■ Entries provided

┌──

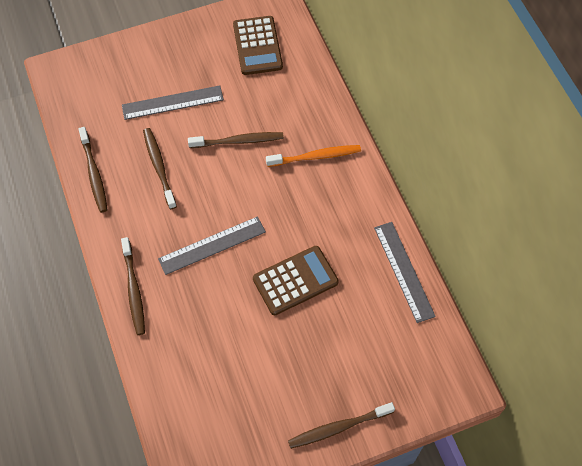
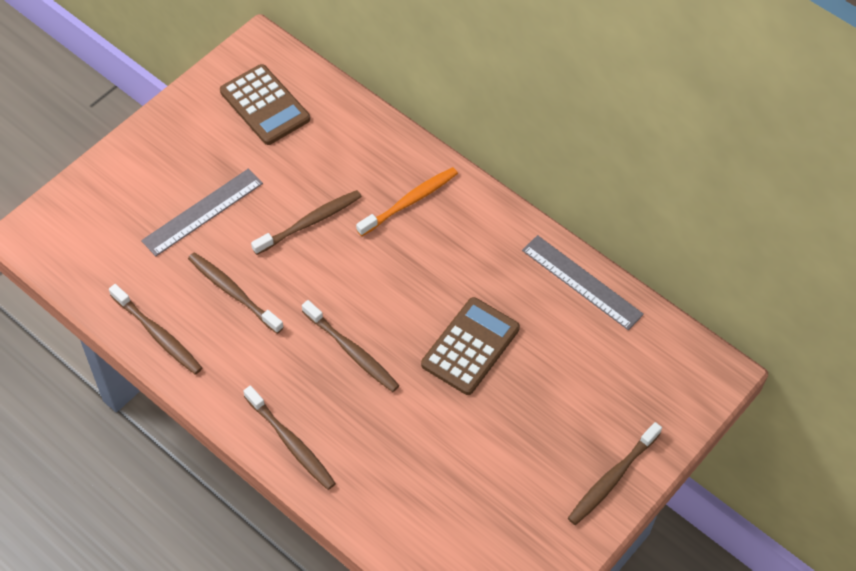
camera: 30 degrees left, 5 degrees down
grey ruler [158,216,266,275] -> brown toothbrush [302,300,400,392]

└──
┌──

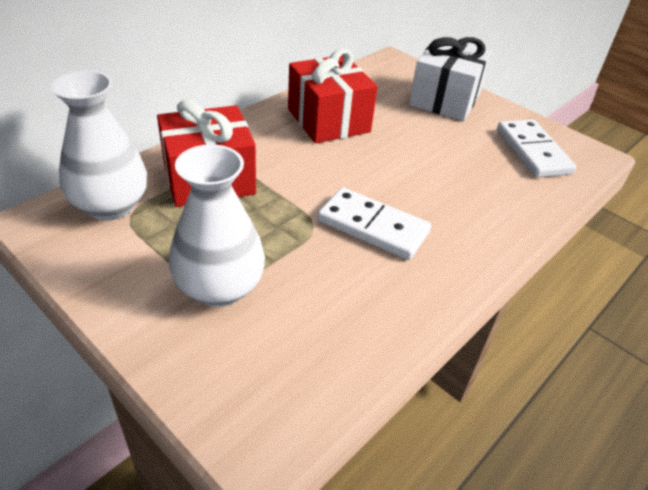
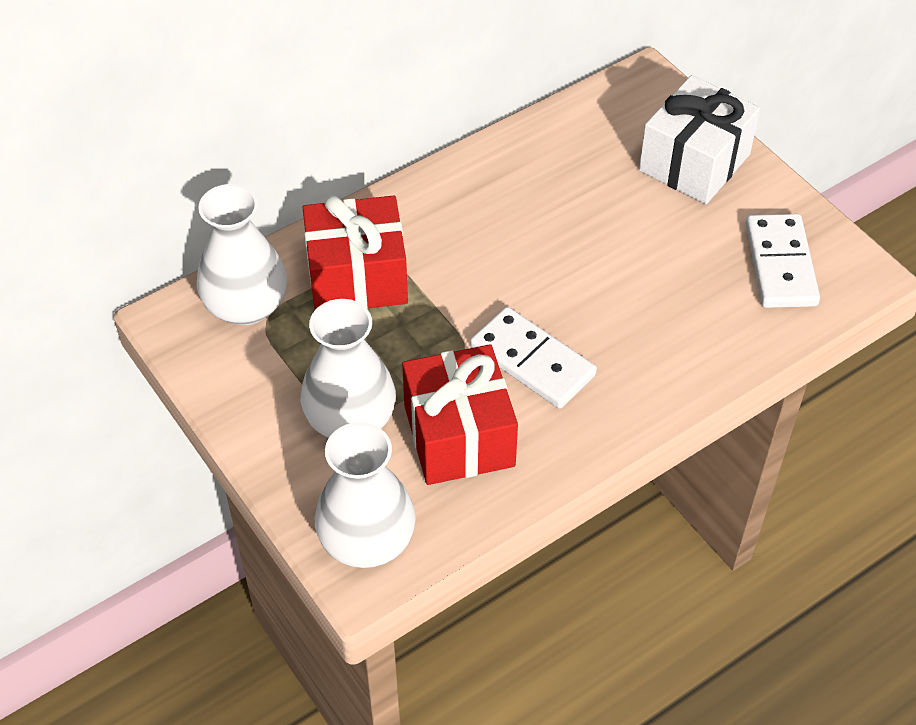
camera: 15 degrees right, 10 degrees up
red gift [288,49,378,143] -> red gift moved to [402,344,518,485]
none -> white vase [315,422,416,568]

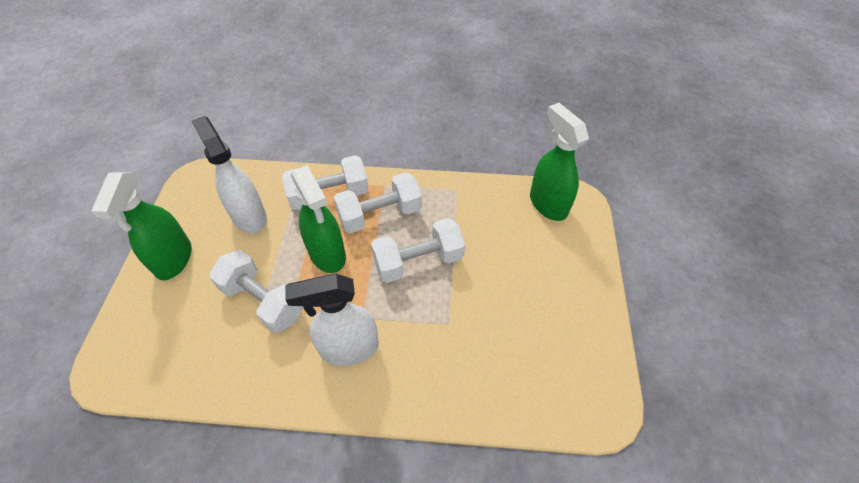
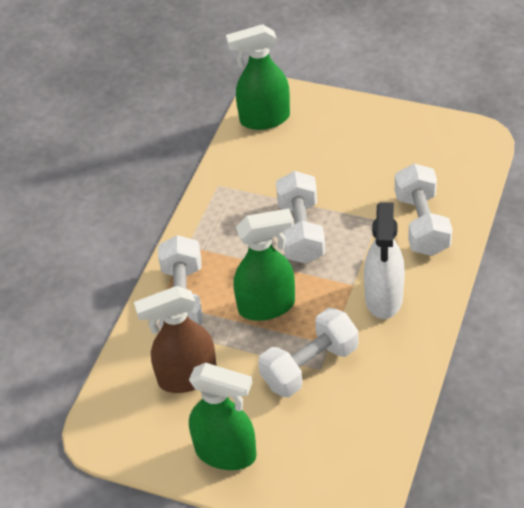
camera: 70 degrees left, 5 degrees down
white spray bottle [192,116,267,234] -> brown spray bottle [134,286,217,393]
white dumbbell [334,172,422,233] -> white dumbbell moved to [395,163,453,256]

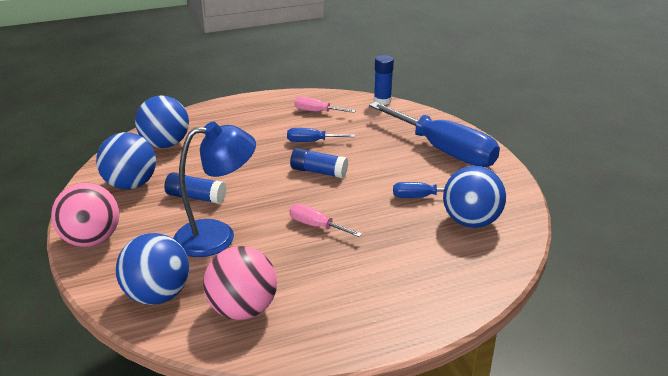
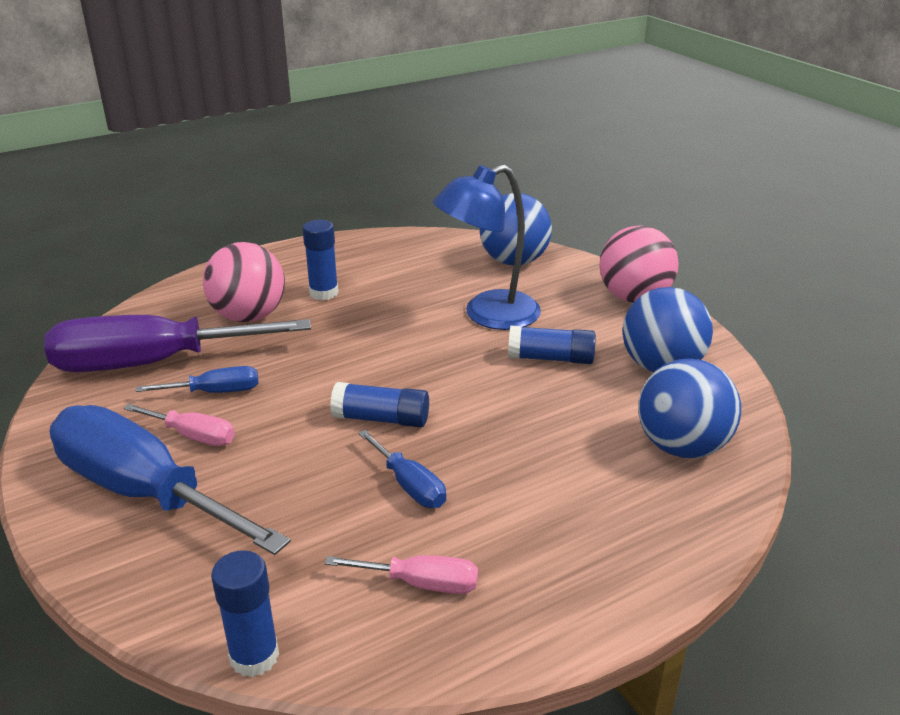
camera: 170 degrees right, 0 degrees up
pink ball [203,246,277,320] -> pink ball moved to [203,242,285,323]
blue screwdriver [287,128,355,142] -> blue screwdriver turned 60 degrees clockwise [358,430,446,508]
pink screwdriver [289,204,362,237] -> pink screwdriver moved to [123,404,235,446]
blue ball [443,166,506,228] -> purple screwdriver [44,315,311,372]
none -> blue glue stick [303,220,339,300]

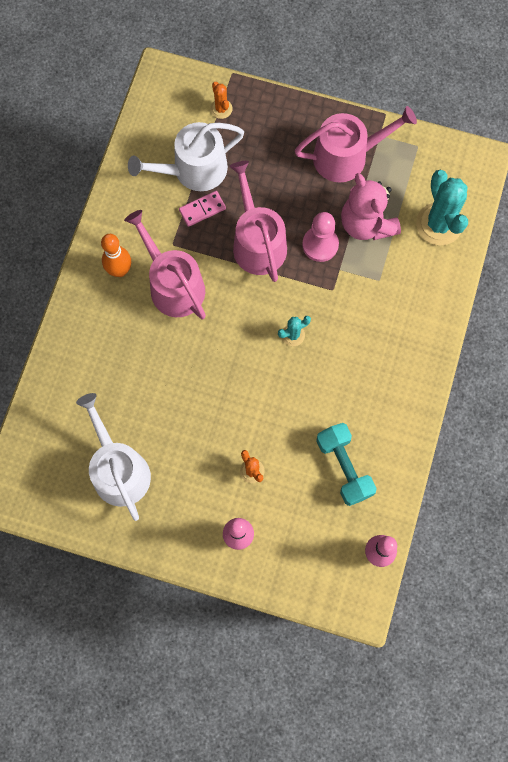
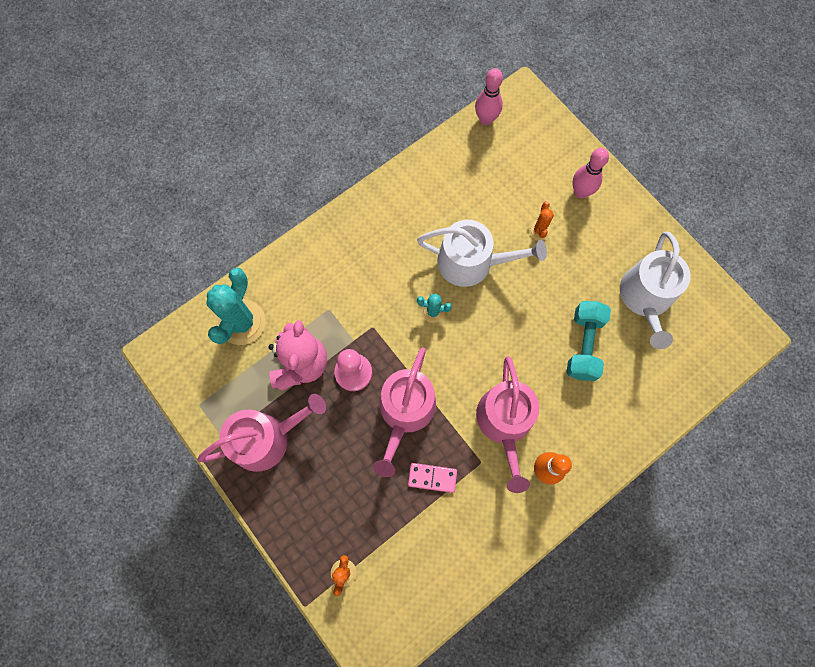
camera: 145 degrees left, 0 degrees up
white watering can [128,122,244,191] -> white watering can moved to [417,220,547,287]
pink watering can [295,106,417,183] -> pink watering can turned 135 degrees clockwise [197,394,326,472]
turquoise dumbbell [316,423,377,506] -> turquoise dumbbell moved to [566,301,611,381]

└──

■ Directions for this task
Beginning with the line above that has "none -> blue glue stick [303,220,339,300]" and going on through the line that has "turquoise dumbbell [316,423,377,506]", retype every line exactly and add nothing else; drop the pictures.

■ Solved problem
none -> blue glue stick [303,220,339,300]

camera: 145 degrees left, 0 degrees up
white watering can [128,122,244,191] -> white watering can moved to [417,220,547,287]
pink watering can [295,106,417,183] -> pink watering can turned 135 degrees clockwise [197,394,326,472]
turquoise dumbbell [316,423,377,506] -> turquoise dumbbell moved to [566,301,611,381]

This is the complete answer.